WORK INSTRUCTION: Please take the lines from the one holding "(651, 195) = (327, 115): orange" through the one holding "(385, 693) = (758, 541): none" in the data below and copy them exactly.
### INPUT RECORDS ###
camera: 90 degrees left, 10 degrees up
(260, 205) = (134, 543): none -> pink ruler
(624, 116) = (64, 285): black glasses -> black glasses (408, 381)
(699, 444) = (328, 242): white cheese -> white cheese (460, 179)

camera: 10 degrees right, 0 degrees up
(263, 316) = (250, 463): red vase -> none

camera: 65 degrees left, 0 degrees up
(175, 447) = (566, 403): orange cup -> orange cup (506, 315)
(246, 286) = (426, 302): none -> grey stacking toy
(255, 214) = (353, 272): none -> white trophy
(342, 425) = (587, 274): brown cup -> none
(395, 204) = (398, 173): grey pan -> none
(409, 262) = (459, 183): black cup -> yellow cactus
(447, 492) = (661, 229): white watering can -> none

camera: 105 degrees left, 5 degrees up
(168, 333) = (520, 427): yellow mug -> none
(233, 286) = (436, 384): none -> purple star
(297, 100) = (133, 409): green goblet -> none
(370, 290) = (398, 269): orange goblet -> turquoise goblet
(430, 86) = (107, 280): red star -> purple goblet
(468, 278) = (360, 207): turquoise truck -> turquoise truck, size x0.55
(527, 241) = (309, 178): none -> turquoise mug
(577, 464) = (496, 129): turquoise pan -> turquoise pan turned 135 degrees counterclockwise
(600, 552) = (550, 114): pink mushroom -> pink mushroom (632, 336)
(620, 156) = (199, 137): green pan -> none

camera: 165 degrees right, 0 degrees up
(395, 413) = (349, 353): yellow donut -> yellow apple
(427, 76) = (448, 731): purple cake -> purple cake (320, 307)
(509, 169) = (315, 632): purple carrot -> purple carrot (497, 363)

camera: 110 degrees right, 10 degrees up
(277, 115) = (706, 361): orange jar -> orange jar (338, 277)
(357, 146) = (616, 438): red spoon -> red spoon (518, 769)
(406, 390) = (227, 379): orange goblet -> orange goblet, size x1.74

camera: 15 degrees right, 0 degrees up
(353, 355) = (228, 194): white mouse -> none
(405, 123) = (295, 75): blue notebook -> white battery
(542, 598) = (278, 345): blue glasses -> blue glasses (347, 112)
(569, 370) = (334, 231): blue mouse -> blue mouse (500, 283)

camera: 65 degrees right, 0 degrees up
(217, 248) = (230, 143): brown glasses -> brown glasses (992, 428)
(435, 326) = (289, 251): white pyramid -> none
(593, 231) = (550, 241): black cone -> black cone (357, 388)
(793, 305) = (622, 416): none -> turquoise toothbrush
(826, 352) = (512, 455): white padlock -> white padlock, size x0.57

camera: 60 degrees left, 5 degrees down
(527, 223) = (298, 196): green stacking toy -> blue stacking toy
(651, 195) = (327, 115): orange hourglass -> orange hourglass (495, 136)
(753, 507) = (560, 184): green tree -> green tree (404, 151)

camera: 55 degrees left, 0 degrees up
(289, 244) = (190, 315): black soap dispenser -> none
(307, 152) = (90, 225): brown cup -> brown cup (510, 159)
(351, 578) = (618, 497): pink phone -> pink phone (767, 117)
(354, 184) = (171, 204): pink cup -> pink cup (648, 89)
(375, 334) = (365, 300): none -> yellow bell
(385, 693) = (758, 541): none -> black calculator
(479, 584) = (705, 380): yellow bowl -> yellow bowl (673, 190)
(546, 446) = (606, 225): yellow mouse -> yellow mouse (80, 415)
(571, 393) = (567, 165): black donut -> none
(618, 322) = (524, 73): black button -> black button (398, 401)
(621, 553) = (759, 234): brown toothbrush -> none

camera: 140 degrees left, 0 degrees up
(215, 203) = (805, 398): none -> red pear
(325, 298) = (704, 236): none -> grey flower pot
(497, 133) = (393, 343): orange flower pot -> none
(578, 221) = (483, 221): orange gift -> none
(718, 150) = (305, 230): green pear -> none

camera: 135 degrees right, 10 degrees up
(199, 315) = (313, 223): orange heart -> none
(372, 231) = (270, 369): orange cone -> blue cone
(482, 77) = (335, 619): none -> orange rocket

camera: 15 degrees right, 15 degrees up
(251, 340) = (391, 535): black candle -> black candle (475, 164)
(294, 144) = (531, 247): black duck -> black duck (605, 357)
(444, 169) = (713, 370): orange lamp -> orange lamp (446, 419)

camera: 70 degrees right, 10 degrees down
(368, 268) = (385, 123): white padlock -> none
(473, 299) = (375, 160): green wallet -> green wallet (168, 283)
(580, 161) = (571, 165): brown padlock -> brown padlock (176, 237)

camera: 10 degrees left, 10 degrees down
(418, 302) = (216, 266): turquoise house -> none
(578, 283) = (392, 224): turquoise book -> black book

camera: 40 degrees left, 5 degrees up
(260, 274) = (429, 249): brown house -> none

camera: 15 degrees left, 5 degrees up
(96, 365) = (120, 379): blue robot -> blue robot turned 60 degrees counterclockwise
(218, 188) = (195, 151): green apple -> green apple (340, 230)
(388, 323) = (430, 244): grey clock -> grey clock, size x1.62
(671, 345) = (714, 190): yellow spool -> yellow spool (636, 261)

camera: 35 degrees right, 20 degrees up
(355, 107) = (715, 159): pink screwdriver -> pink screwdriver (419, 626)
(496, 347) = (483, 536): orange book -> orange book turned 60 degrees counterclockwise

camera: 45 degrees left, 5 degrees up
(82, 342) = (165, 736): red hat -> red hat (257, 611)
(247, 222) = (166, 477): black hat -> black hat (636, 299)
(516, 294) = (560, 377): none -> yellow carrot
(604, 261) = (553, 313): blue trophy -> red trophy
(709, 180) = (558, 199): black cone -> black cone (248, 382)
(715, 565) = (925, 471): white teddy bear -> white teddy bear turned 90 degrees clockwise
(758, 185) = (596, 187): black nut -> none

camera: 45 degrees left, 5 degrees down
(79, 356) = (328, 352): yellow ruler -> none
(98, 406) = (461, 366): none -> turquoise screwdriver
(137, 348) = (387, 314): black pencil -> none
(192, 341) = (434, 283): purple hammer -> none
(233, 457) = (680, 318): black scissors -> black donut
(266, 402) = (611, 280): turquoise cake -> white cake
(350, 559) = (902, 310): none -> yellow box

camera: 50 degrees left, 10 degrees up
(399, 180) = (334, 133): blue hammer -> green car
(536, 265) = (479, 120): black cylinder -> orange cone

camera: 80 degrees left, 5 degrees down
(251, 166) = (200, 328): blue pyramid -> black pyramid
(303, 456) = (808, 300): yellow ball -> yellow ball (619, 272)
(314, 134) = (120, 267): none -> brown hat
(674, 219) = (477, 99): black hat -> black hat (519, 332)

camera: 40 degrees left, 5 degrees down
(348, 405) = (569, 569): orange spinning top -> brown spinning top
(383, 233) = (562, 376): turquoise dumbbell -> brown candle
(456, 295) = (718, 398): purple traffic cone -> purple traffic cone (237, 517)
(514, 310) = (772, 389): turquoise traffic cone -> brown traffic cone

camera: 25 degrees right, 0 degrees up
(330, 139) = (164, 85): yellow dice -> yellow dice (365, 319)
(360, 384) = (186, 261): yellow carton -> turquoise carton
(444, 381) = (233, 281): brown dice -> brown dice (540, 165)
###
OUTPUT FOR THIS EXERCISE:
(651, 195) = (327, 115): orange hourglass -> orange hourglass (495, 136)
(753, 507) = (560, 184): green tree -> green tree (404, 151)

camera: 55 degrees left, 0 degrees up
(289, 244) = (190, 315): black soap dispenser -> none
(307, 152) = (90, 225): brown cup -> brown cup (510, 159)
(351, 578) = (618, 497): pink phone -> pink phone (767, 117)
(354, 184) = (171, 204): pink cup -> pink cup (648, 89)
(375, 334) = (365, 300): none -> yellow bell
(385, 693) = (758, 541): none -> black calculator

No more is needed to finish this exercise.